**PROBLEM DETAILS**
Output every line from the beginning of the records through the line that contains "IC15: NOR 74LS02", exactly as it appears.

** Opening RECORDED DATA block **

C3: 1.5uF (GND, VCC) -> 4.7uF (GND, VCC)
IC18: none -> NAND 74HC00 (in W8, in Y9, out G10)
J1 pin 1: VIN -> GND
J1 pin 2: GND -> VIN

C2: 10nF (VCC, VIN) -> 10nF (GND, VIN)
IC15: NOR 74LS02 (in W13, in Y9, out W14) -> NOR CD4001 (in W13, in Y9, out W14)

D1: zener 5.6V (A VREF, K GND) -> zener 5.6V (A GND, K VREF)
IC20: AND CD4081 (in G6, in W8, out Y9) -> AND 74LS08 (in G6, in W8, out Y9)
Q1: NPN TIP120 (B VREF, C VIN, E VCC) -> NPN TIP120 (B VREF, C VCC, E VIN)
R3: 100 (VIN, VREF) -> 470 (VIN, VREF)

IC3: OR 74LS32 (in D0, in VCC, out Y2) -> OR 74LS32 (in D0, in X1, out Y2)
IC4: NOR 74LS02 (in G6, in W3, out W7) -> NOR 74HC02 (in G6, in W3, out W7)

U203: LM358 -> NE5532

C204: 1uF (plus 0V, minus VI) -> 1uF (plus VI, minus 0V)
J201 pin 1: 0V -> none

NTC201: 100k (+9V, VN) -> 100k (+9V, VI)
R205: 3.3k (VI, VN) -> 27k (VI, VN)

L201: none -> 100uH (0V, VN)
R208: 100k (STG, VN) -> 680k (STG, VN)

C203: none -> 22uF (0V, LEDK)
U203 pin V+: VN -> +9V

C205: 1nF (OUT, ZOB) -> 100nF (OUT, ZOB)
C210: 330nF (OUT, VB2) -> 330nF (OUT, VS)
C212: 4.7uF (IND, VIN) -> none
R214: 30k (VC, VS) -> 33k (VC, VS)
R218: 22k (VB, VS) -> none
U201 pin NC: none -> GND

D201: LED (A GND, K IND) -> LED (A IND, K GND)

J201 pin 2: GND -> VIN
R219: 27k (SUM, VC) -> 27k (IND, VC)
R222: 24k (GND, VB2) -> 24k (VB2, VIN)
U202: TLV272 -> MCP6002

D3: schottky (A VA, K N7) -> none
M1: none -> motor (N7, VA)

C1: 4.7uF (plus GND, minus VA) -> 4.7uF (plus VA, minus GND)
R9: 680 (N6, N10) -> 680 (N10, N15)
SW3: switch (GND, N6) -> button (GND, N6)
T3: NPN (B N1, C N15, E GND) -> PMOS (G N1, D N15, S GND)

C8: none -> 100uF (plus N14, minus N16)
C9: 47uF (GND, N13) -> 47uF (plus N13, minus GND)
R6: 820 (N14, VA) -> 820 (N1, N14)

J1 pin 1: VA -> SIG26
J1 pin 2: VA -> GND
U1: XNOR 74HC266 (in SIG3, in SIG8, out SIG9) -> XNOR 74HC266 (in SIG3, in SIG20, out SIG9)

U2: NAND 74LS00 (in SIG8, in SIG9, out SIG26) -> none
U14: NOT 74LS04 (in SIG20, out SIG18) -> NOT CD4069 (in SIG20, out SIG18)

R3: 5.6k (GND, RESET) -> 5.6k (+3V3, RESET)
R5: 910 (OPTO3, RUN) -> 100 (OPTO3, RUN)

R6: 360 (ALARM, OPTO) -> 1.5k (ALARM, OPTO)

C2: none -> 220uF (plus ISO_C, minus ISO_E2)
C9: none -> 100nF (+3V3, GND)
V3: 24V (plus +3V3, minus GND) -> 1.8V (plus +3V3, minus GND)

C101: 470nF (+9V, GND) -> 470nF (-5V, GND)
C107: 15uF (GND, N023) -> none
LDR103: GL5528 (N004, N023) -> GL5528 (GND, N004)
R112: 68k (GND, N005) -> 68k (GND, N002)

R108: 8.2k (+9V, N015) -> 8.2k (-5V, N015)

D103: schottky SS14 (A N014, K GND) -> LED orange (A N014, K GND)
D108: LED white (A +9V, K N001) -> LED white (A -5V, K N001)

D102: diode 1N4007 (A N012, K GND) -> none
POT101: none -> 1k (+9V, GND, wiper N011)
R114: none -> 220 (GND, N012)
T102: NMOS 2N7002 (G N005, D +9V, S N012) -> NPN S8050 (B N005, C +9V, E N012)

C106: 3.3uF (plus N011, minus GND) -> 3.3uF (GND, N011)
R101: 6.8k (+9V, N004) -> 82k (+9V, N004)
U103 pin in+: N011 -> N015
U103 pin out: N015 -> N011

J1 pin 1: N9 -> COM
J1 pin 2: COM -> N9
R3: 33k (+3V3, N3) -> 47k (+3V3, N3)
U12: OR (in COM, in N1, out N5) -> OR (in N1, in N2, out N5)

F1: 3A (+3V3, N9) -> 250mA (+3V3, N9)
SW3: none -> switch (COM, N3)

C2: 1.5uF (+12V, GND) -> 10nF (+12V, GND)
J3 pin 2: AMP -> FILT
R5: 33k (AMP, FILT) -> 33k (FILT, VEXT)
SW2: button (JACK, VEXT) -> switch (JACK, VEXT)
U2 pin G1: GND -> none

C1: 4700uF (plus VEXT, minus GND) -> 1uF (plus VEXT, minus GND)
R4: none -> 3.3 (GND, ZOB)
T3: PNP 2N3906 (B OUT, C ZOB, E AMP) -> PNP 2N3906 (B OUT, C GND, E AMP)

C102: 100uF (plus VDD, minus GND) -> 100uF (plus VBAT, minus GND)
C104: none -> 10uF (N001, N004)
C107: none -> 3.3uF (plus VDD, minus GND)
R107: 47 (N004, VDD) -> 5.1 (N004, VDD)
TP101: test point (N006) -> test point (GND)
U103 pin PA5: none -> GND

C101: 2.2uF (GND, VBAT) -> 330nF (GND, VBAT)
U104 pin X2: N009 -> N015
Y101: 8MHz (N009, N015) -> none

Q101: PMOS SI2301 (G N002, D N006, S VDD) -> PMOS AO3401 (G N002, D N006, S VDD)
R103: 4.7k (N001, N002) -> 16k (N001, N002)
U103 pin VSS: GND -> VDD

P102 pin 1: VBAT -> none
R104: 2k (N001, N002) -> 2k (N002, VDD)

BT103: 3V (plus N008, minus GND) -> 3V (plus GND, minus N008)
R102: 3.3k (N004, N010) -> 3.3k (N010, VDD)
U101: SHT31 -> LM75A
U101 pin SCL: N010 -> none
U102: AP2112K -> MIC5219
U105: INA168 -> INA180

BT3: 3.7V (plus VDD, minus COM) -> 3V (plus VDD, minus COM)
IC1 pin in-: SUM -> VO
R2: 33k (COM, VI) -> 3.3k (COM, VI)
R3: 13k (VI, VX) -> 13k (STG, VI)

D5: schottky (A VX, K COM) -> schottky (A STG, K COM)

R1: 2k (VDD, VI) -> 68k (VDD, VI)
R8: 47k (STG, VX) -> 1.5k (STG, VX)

** Closing RECORDED DATA block **

**WRITTEN ANSWER**
C3: 1.5uF (GND, VCC) -> 4.7uF (GND, VCC)
IC18: none -> NAND 74HC00 (in W8, in Y9, out G10)
J1 pin 1: VIN -> GND
J1 pin 2: GND -> VIN

C2: 10nF (VCC, VIN) -> 10nF (GND, VIN)
IC15: NOR 74LS02 (in W13, in Y9, out W14) -> NOR CD4001 (in W13, in Y9, out W14)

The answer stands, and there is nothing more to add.